# [Available data]
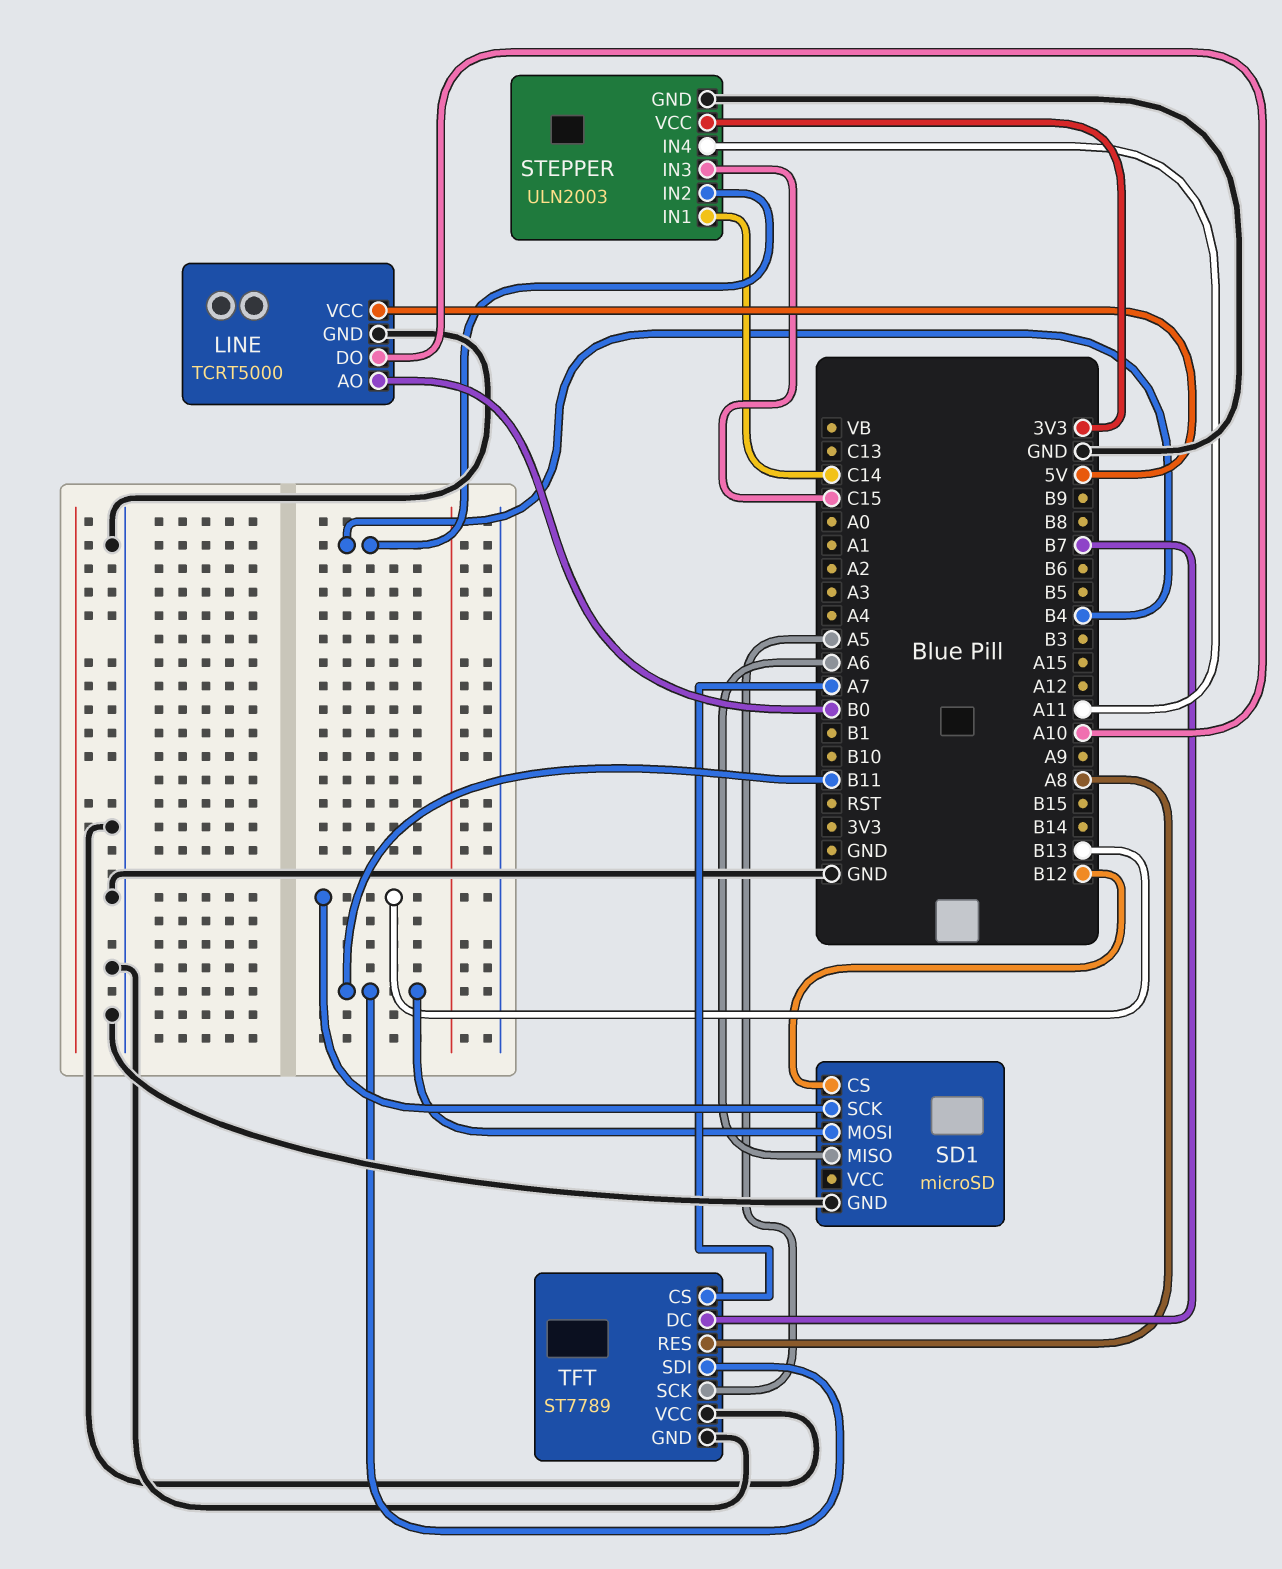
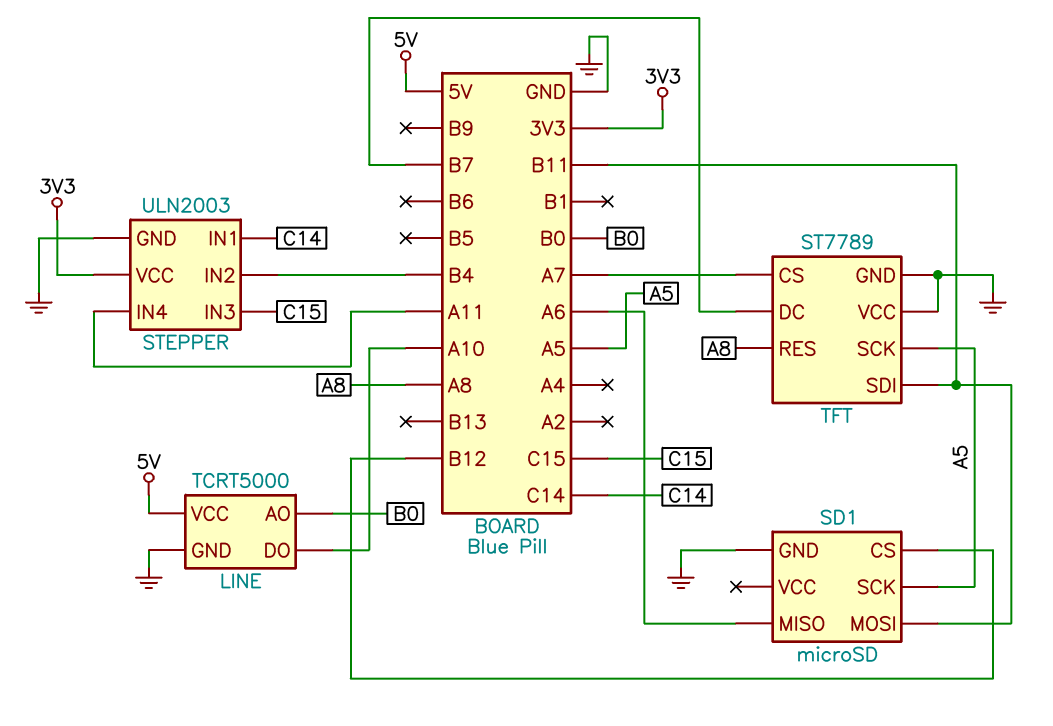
SD1 pin SCK: B13 -> A5

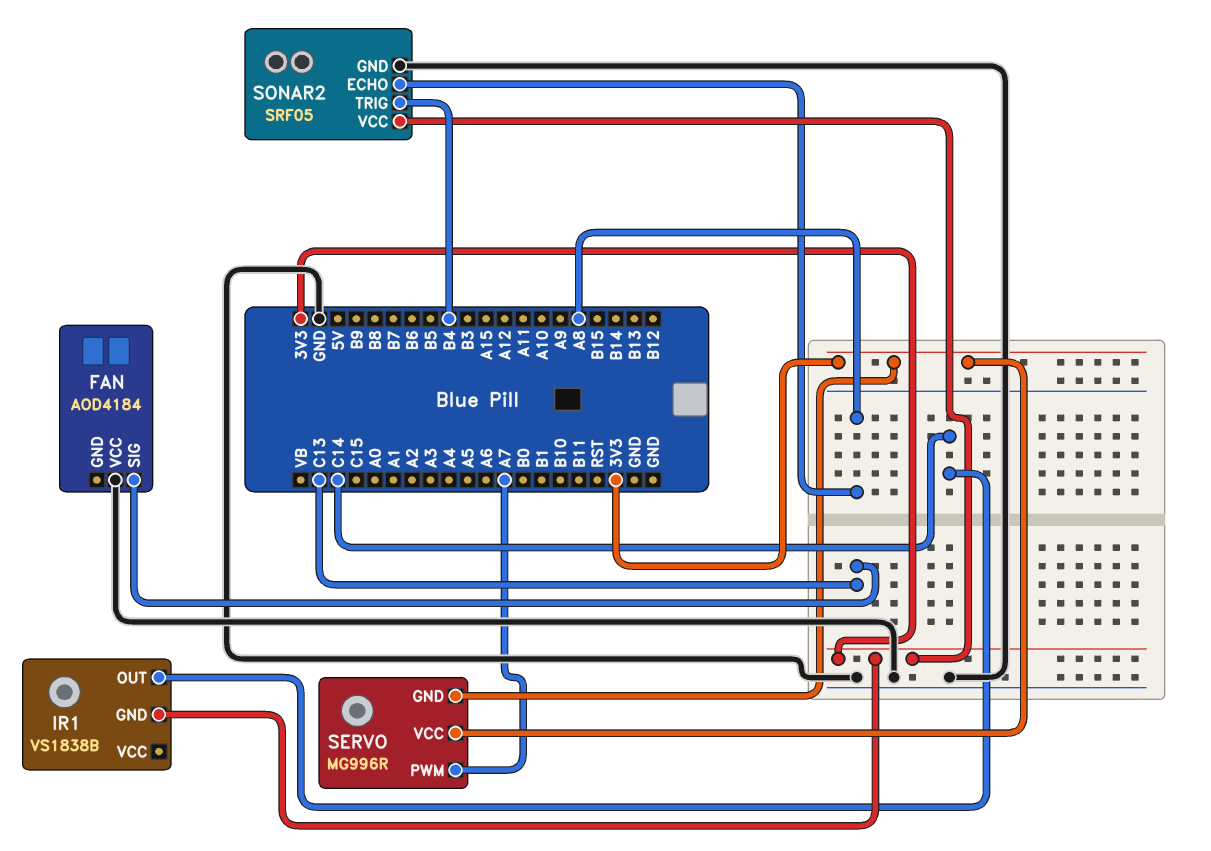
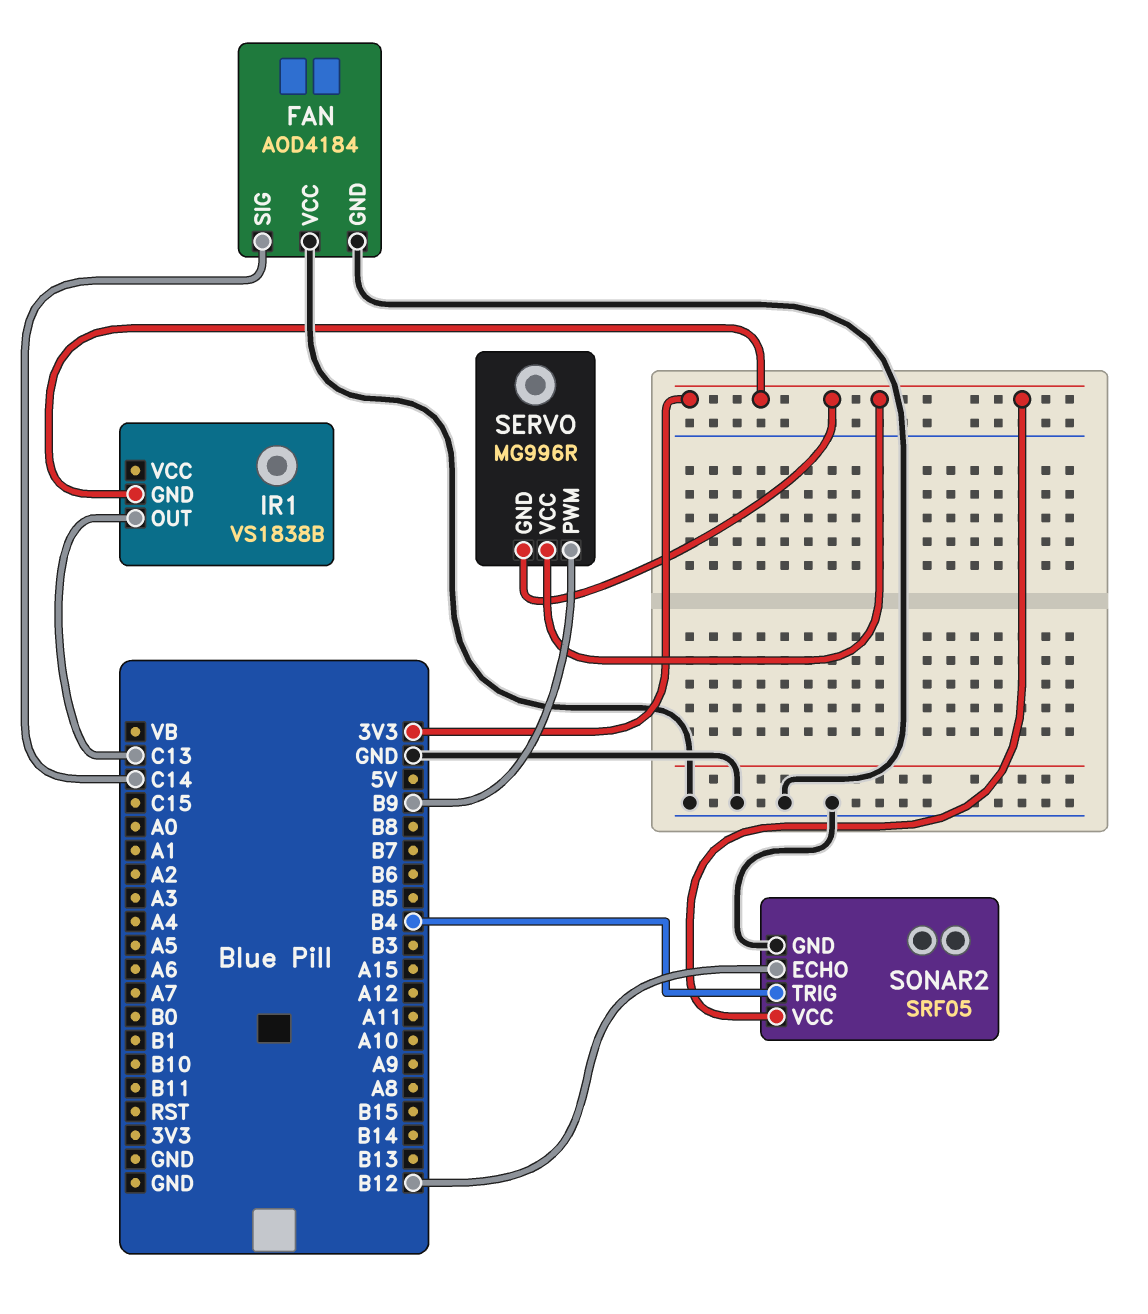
FAN pin GND: none -> GND
FAN pin SIG: C13 -> C14
IR1 pin OUT: C14 -> C13
SERVO pin PWM: A7 -> B9
SONAR2 pin ECHO: A8 -> B12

# [Work order]
The response should contain only a verbatim copy of the lines from the line with "FAN pin SIG: C13 -> C14" to the final line of the records.

# [Solution to this problem]
FAN pin SIG: C13 -> C14
IR1 pin OUT: C14 -> C13
SERVO pin PWM: A7 -> B9
SONAR2 pin ECHO: A8 -> B12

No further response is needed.